* Prompt *
Pictures aside, repeat the listing below exactly.

***** Data below

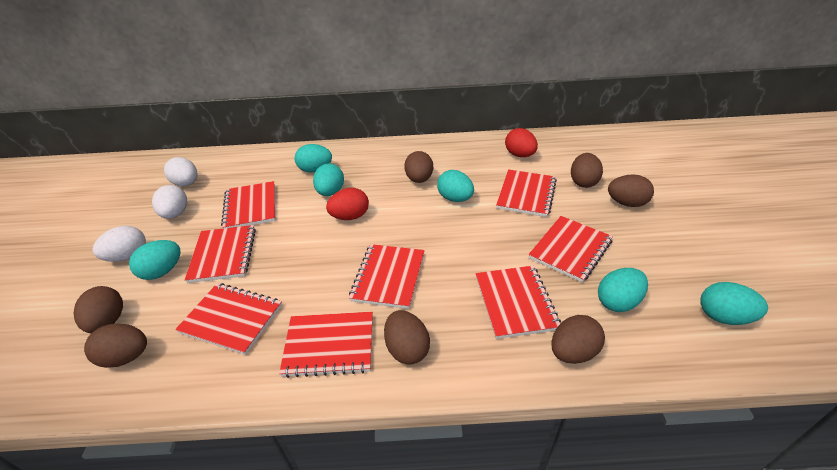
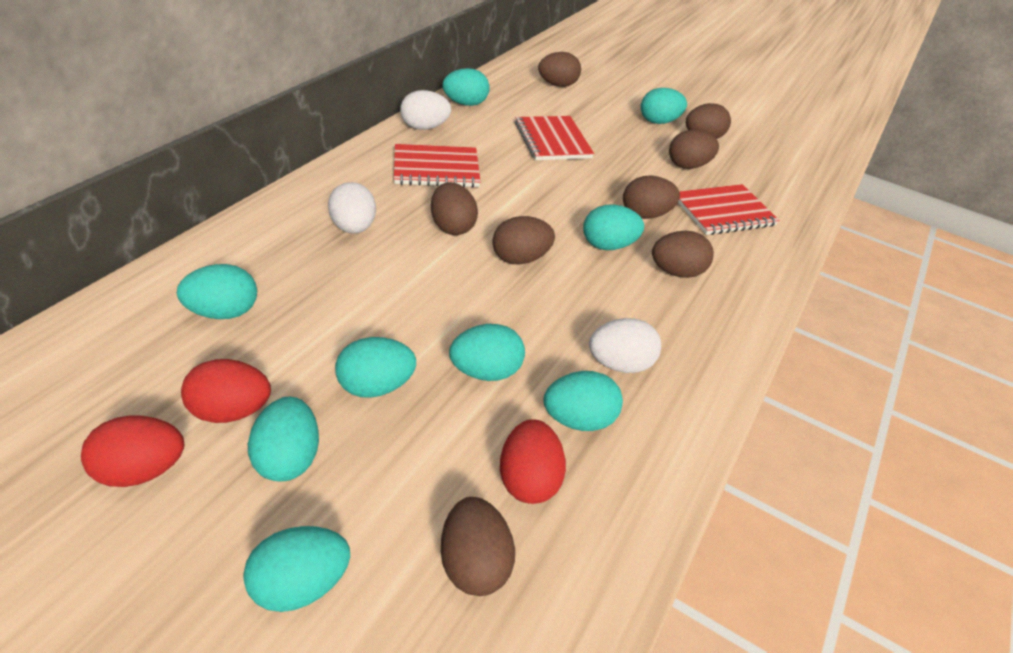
brown egg: 7 -> 8
red egg: 2 -> 3
red notebook: 8 -> 3
turquoise egg: 6 -> 9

**********

* Answer to this task *
brown egg: 7 -> 8
red egg: 2 -> 3
red notebook: 8 -> 3
turquoise egg: 6 -> 9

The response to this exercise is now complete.